Give back every record word for word, keeping the pictures out.

# # # # #

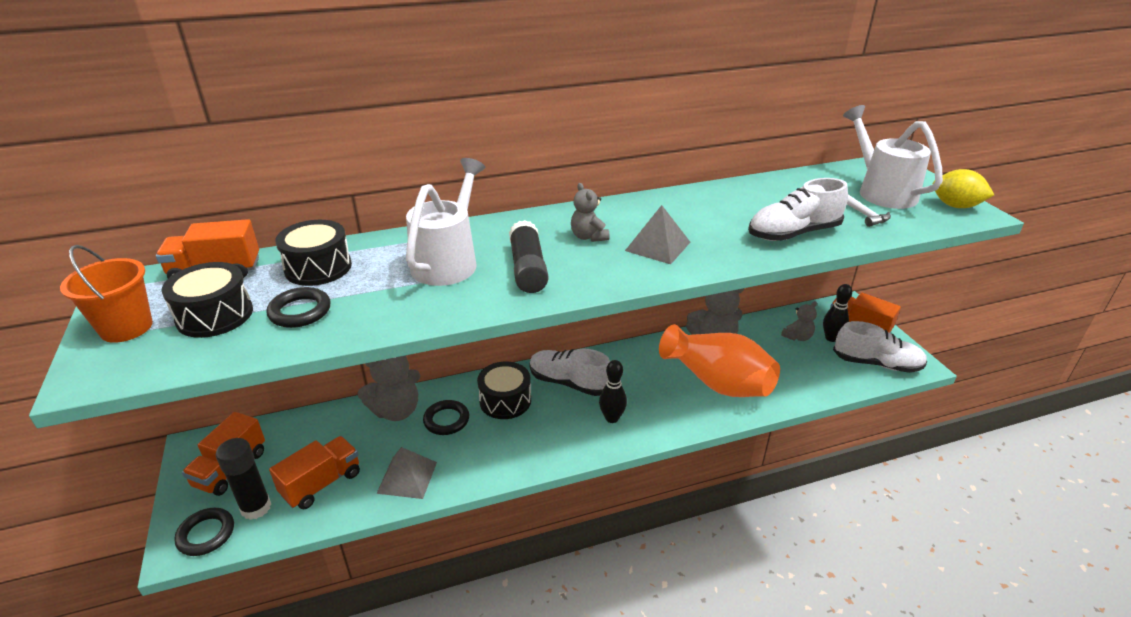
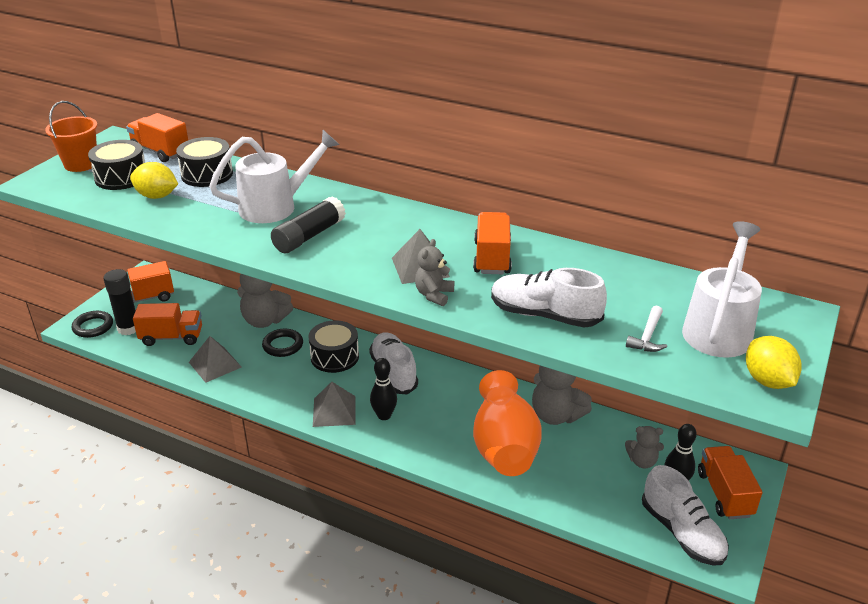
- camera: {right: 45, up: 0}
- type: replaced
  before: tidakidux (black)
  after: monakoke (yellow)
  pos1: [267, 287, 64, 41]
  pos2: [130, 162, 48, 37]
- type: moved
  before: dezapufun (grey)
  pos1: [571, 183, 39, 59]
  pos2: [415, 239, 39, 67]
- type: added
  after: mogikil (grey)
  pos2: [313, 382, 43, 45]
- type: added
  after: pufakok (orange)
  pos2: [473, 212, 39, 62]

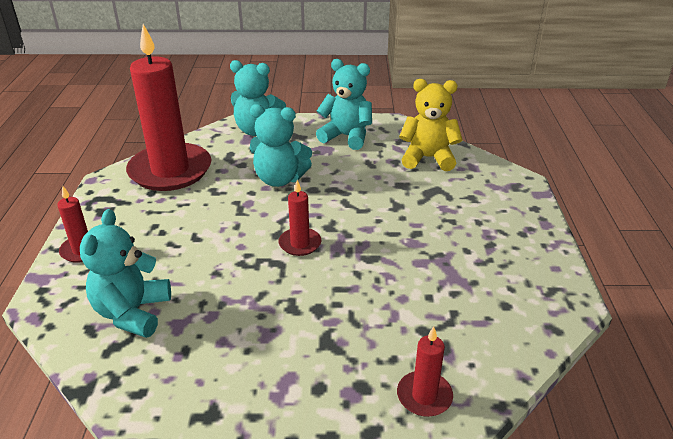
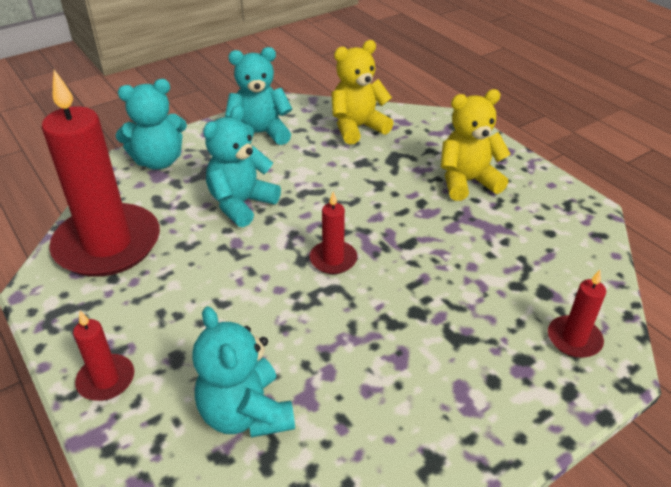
- camera: {right: -35, up: 5}
- type: turned
  before: dezapufun (turquoise)
  pos1: [250, 104, 62, 83]
  pos2: [203, 105, 78, 122]
  turn: 150
- type: added
  after: dezapufun (yellow)
  pos2: [441, 89, 70, 112]

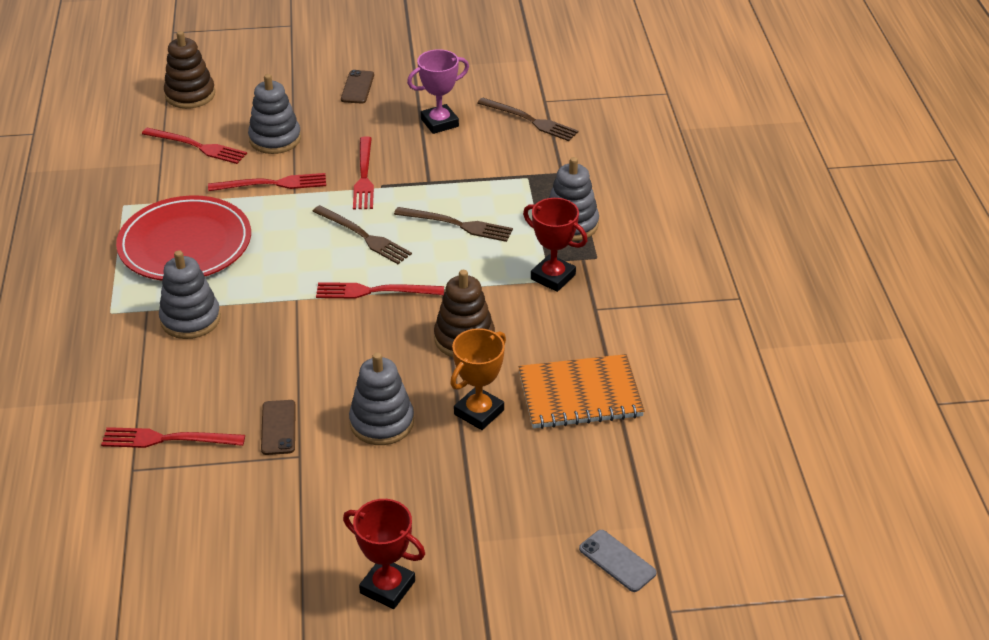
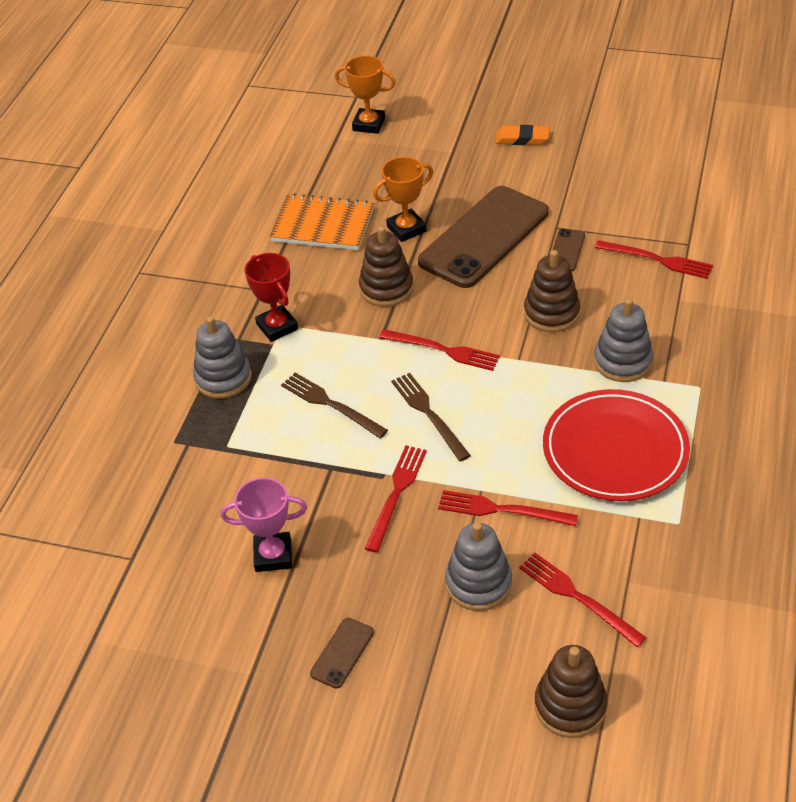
- camera: {right: -155, up: 5}
- type: replaced
  before: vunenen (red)
  after: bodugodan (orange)
  pos1: [343, 499, 82, 110]
  pos2: [495, 125, 54, 20]
- type: replaced
  before: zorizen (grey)
  after: losibokok (brown)
  pos1: [349, 353, 65, 92]
  pos2: [418, 186, 131, 102]
- type: removed
  before: sirima (brown)
  pos1: [477, 98, 102, 43]
- type: replaced
  before: losibokok (grey)
  after: vunenen (orange)
  pos1: [579, 530, 78, 62]
  pos2: [335, 56, 61, 78]
- type: added
  after: zorizen (brown)
  pos2: [524, 250, 56, 82]

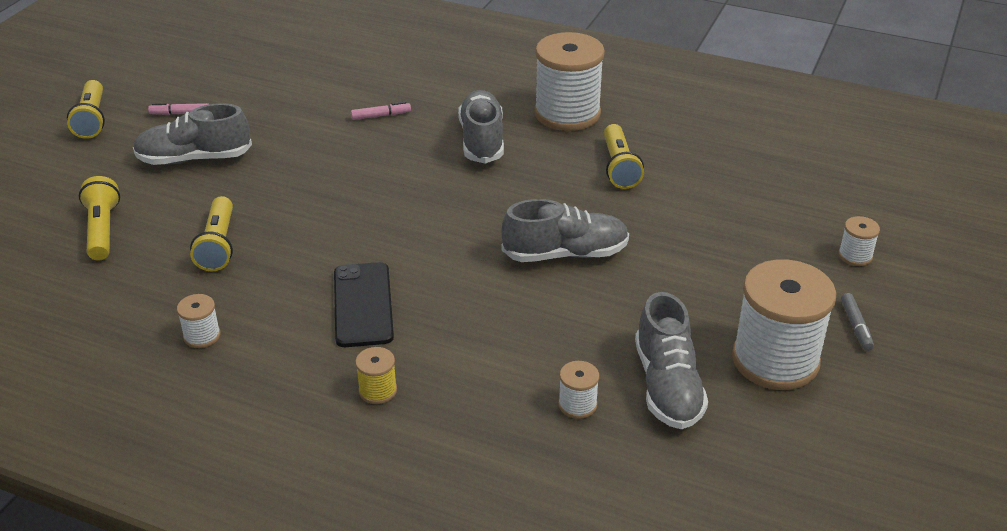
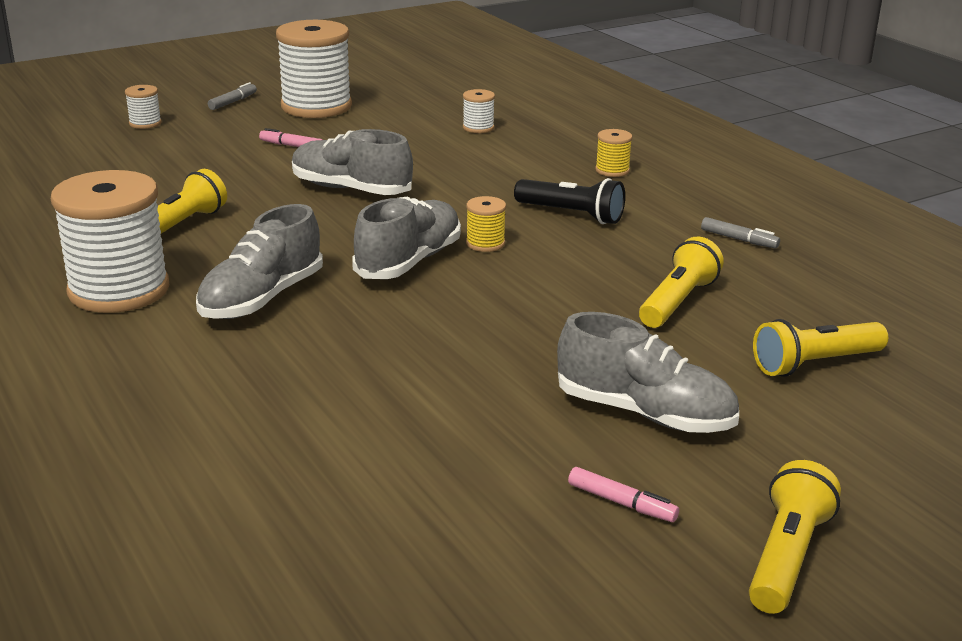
- camera: {right: -145, up: -10}
- type: turned
  before: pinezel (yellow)
  pos1: [79, 176, 41, 84]
  pos2: [753, 319, 135, 58]
  turn: 45
- type: replaced
  before: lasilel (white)
  after: tevolidi (grey)
  pos1: [177, 294, 44, 54]
  pos2: [701, 217, 79, 32]
- type: replaced
  before: losibokok (black)
  after: pinezel (black)
  pos1: [334, 262, 60, 85]
  pos2: [514, 178, 111, 46]
- type: moved
  before: tevolidi (pink)
  pos1: [351, 102, 60, 18]
  pos2: [259, 128, 63, 19]
- type: moved
  before: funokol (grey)
  pos1: [635, 292, 73, 137]
  pos2: [352, 196, 109, 83]
- type: added
  after: lasilel (yellow)
  pos2: [466, 196, 40, 56]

# # # # #

WRITTEN RESPONSE
- camera: {right: 45, up: 0}
- type: replaced
  before: tidakidux (black)
  after: monakoke (yellow)
  pos1: [267, 287, 64, 41]
  pos2: [130, 162, 48, 37]
- type: moved
  before: dezapufun (grey)
  pos1: [571, 183, 39, 59]
  pos2: [415, 239, 39, 67]
- type: added
  after: mogikil (grey)
  pos2: [313, 382, 43, 45]
- type: added
  after: pufakok (orange)
  pos2: [473, 212, 39, 62]

- camera: {right: -35, up: 5}
- type: turned
  before: dezapufun (turquoise)
  pos1: [250, 104, 62, 83]
  pos2: [203, 105, 78, 122]
  turn: 150
- type: added
  after: dezapufun (yellow)
  pos2: [441, 89, 70, 112]

- camera: {right: -155, up: 5}
- type: replaced
  before: vunenen (red)
  after: bodugodan (orange)
  pos1: [343, 499, 82, 110]
  pos2: [495, 125, 54, 20]
- type: replaced
  before: zorizen (grey)
  after: losibokok (brown)
  pos1: [349, 353, 65, 92]
  pos2: [418, 186, 131, 102]
- type: removed
  before: sirima (brown)
  pos1: [477, 98, 102, 43]
- type: replaced
  before: losibokok (grey)
  after: vunenen (orange)
  pos1: [579, 530, 78, 62]
  pos2: [335, 56, 61, 78]
- type: added
  after: zorizen (brown)
  pos2: [524, 250, 56, 82]

- camera: {right: -145, up: -10}
- type: turned
  before: pinezel (yellow)
  pos1: [79, 176, 41, 84]
  pos2: [753, 319, 135, 58]
  turn: 45
- type: replaced
  before: lasilel (white)
  after: tevolidi (grey)
  pos1: [177, 294, 44, 54]
  pos2: [701, 217, 79, 32]
- type: replaced
  before: losibokok (black)
  after: pinezel (black)
  pos1: [334, 262, 60, 85]
  pos2: [514, 178, 111, 46]
- type: moved
  before: tevolidi (pink)
  pos1: [351, 102, 60, 18]
  pos2: [259, 128, 63, 19]
- type: moved
  before: funokol (grey)
  pos1: [635, 292, 73, 137]
  pos2: [352, 196, 109, 83]
- type: added
  after: lasilel (yellow)
  pos2: [466, 196, 40, 56]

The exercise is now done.